EXERCISE BRIEF
Please transcribe only the lines between the one containing "brown line: moved 5 px right, 19 px up" and the end of the records, both ends included, exactly as written; skip every picture.

EXTRACTED ENTRIES
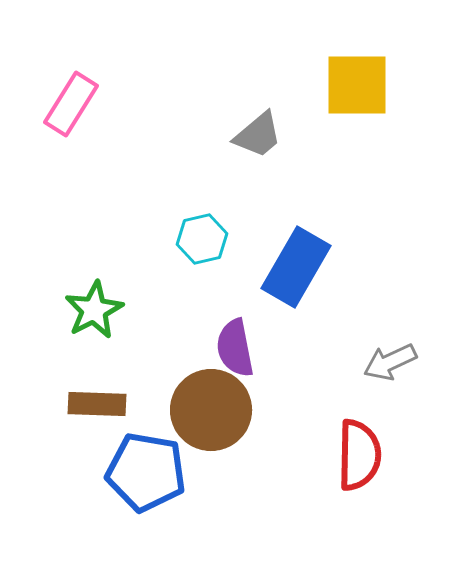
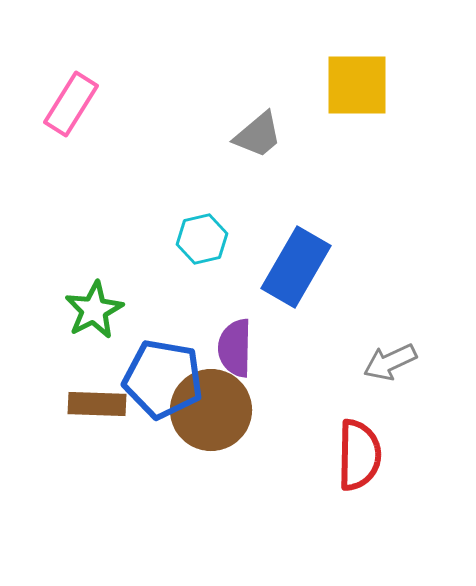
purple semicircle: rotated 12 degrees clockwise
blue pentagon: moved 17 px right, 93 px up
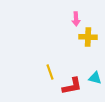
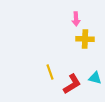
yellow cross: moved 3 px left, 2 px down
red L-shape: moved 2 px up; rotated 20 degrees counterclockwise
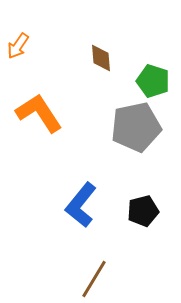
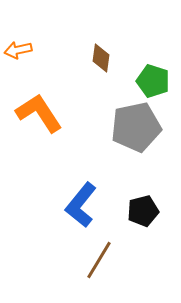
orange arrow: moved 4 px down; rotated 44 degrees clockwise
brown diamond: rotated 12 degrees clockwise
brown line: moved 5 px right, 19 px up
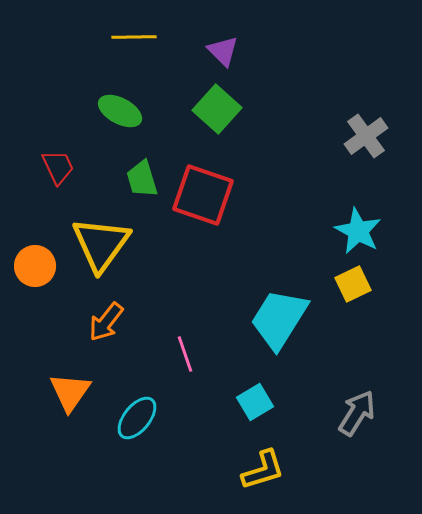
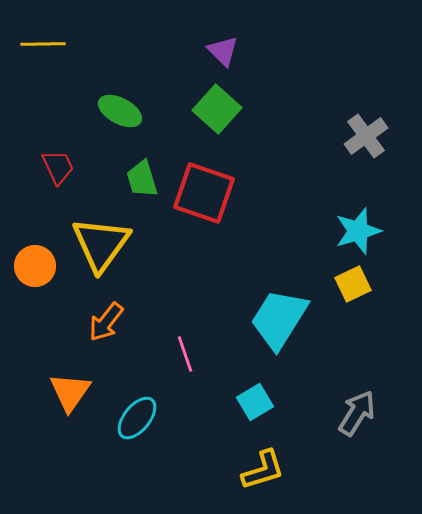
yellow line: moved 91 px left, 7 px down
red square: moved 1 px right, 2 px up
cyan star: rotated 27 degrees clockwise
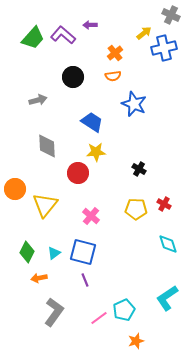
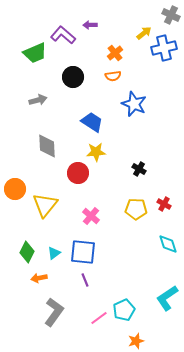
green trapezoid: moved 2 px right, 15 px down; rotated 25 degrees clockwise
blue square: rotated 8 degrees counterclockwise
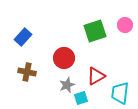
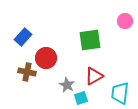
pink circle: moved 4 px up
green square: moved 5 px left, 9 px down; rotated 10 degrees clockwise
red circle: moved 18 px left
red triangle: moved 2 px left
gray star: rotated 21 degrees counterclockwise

EXERCISE RESPONSE
brown line: moved 5 px right, 19 px up
yellow line: moved 91 px left, 7 px down
red square: moved 1 px right, 2 px up
cyan star: rotated 27 degrees clockwise
green trapezoid: moved 2 px right, 15 px down; rotated 25 degrees clockwise
blue square: rotated 8 degrees counterclockwise
pink circle: moved 4 px up
green square: moved 5 px left, 9 px down; rotated 10 degrees clockwise
red circle: moved 18 px left
red triangle: moved 2 px left
gray star: rotated 21 degrees counterclockwise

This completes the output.